◆ **Instructions to follow**: Extract every line of the material that holds the string "none".

◆ **Data records**:
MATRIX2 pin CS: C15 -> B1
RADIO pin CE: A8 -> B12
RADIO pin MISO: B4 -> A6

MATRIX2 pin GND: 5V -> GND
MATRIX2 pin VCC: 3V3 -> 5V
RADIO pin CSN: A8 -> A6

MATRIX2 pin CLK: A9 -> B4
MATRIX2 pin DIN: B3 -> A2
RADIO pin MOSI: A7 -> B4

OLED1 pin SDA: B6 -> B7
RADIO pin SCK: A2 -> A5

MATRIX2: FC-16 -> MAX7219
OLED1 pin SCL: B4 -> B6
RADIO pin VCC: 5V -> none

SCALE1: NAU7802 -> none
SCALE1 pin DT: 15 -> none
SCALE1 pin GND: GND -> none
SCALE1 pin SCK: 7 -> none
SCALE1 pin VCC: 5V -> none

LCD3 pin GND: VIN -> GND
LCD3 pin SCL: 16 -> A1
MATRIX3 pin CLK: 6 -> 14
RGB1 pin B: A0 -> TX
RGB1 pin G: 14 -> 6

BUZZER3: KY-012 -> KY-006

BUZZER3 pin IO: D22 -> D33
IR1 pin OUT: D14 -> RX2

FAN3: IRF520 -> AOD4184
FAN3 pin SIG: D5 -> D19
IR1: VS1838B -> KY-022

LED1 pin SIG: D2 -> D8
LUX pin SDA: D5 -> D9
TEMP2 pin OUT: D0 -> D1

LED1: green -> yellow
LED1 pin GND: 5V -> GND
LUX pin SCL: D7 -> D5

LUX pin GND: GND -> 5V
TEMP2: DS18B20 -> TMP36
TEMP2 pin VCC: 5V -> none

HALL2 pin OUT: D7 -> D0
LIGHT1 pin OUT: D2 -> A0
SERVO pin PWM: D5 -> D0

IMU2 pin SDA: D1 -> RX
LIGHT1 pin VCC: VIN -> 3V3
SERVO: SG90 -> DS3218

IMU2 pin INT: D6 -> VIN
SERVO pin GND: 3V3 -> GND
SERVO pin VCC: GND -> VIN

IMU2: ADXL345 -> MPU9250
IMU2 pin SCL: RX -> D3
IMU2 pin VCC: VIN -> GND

◆ **Your response**:
RADIO pin VCC: 5V -> none
SCALE1: NAU7802 -> none
SCALE1 pin DT: 15 -> none
SCALE1 pin GND: GND -> none
SCALE1 pin SCK: 7 -> none
SCALE1 pin VCC: 5V -> none
TEMP2 pin VCC: 5V -> none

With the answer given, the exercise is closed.